§ **MATERIALS PROVIDED**
# # # # #
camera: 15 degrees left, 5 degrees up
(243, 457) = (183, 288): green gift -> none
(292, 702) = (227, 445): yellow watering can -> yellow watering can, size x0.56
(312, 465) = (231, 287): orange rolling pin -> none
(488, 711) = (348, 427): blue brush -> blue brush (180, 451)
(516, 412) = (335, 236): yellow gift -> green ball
# # # # #
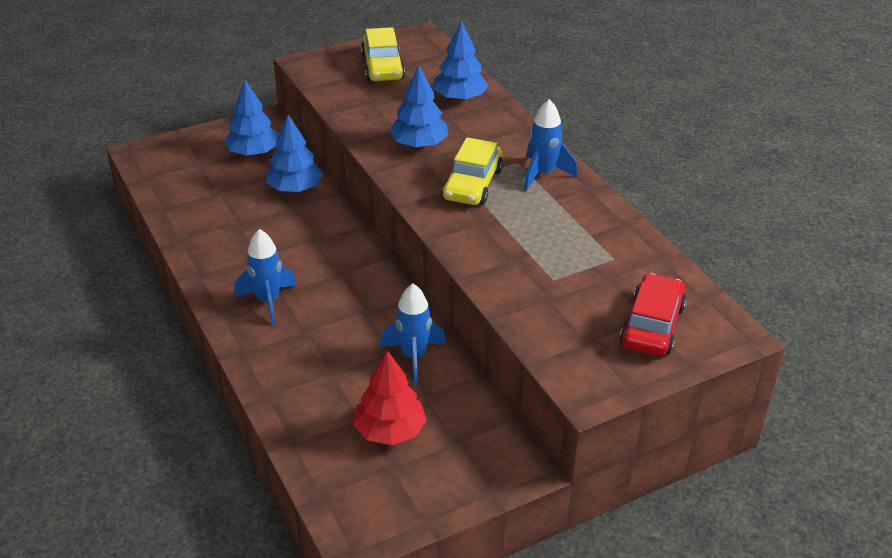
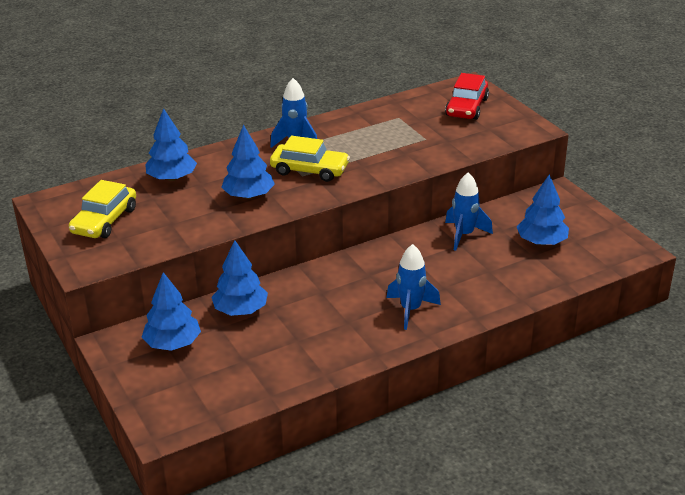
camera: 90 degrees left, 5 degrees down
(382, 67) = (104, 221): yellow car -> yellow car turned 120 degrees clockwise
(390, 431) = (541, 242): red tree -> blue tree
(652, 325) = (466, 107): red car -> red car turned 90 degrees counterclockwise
# # # # #
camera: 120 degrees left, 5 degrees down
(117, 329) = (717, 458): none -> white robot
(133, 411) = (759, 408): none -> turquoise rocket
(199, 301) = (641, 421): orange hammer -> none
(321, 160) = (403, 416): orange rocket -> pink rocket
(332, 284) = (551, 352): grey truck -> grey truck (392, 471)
# # # # #
Take each line above that holds the string "left" and copy it.

camera: 15 degrees left, 5 degrees up
camera: 90 degrees left, 5 degrees down
camera: 120 degrees left, 5 degrees down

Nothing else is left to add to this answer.